Scene change data:
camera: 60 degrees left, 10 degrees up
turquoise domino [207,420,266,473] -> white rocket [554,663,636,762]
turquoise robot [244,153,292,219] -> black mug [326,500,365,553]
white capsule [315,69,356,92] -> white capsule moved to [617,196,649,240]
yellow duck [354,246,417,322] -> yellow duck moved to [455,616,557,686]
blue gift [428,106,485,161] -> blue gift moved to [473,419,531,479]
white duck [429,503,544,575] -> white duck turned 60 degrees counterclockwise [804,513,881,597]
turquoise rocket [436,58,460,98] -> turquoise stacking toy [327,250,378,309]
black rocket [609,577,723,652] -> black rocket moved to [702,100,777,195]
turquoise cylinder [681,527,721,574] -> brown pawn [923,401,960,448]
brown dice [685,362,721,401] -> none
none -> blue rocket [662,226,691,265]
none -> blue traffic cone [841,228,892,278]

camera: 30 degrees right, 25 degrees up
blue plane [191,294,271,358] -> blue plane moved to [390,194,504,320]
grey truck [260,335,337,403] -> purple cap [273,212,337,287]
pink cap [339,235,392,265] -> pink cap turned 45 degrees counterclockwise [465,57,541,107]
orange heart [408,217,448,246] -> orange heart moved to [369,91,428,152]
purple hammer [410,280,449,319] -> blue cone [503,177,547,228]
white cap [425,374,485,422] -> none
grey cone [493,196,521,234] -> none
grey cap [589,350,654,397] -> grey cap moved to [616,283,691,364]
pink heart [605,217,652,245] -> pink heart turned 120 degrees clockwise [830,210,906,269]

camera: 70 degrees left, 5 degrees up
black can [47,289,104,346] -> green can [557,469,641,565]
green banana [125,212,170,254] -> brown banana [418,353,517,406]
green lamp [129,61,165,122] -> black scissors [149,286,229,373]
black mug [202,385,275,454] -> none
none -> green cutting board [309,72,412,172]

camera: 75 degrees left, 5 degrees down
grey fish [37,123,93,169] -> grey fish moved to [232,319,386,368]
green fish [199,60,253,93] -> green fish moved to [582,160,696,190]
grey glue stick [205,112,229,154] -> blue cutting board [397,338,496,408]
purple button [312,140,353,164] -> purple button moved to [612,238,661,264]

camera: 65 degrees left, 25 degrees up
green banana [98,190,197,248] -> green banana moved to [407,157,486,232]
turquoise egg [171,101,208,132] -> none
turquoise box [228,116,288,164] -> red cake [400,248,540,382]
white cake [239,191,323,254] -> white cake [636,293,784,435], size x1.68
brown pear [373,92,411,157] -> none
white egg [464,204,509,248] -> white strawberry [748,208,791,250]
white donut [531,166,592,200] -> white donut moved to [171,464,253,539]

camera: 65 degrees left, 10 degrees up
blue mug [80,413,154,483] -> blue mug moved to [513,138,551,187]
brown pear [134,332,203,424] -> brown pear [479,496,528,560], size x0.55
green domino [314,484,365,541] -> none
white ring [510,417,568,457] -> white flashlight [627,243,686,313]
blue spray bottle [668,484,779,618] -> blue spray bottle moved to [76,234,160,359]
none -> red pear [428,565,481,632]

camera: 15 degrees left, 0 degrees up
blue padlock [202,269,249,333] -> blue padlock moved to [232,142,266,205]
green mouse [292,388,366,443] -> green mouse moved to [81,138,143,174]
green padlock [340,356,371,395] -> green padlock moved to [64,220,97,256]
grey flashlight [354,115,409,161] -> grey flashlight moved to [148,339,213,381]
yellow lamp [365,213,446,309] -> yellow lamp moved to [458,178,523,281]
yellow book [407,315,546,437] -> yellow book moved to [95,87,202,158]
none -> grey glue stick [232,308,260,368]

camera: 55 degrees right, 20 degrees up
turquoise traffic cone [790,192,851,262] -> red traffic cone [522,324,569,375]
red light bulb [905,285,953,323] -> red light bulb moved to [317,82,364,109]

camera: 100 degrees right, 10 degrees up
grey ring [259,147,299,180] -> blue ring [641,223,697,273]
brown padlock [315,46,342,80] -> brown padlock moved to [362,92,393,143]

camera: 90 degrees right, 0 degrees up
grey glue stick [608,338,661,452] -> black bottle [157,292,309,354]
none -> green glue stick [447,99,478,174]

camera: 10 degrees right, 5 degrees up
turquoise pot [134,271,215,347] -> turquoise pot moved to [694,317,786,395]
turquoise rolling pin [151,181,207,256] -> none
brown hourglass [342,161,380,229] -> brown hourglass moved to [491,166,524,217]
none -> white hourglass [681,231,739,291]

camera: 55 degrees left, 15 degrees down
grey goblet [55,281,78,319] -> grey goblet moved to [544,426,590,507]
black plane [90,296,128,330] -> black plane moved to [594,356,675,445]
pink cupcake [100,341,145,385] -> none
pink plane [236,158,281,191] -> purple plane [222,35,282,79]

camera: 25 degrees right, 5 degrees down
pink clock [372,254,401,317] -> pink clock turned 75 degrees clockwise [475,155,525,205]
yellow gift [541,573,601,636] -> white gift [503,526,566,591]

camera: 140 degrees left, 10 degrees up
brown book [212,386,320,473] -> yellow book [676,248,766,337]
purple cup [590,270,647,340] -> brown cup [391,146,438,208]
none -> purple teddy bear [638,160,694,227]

Job:
Up to and including the line with "camera: 65 degrees left, 25 degrees up", print every line of the records from the start.

Response for this exercise:
camera: 60 degrees left, 10 degrees up
turquoise domino [207,420,266,473] -> white rocket [554,663,636,762]
turquoise robot [244,153,292,219] -> black mug [326,500,365,553]
white capsule [315,69,356,92] -> white capsule moved to [617,196,649,240]
yellow duck [354,246,417,322] -> yellow duck moved to [455,616,557,686]
blue gift [428,106,485,161] -> blue gift moved to [473,419,531,479]
white duck [429,503,544,575] -> white duck turned 60 degrees counterclockwise [804,513,881,597]
turquoise rocket [436,58,460,98] -> turquoise stacking toy [327,250,378,309]
black rocket [609,577,723,652] -> black rocket moved to [702,100,777,195]
turquoise cylinder [681,527,721,574] -> brown pawn [923,401,960,448]
brown dice [685,362,721,401] -> none
none -> blue rocket [662,226,691,265]
none -> blue traffic cone [841,228,892,278]

camera: 30 degrees right, 25 degrees up
blue plane [191,294,271,358] -> blue plane moved to [390,194,504,320]
grey truck [260,335,337,403] -> purple cap [273,212,337,287]
pink cap [339,235,392,265] -> pink cap turned 45 degrees counterclockwise [465,57,541,107]
orange heart [408,217,448,246] -> orange heart moved to [369,91,428,152]
purple hammer [410,280,449,319] -> blue cone [503,177,547,228]
white cap [425,374,485,422] -> none
grey cone [493,196,521,234] -> none
grey cap [589,350,654,397] -> grey cap moved to [616,283,691,364]
pink heart [605,217,652,245] -> pink heart turned 120 degrees clockwise [830,210,906,269]

camera: 70 degrees left, 5 degrees up
black can [47,289,104,346] -> green can [557,469,641,565]
green banana [125,212,170,254] -> brown banana [418,353,517,406]
green lamp [129,61,165,122] -> black scissors [149,286,229,373]
black mug [202,385,275,454] -> none
none -> green cutting board [309,72,412,172]

camera: 75 degrees left, 5 degrees down
grey fish [37,123,93,169] -> grey fish moved to [232,319,386,368]
green fish [199,60,253,93] -> green fish moved to [582,160,696,190]
grey glue stick [205,112,229,154] -> blue cutting board [397,338,496,408]
purple button [312,140,353,164] -> purple button moved to [612,238,661,264]

camera: 65 degrees left, 25 degrees up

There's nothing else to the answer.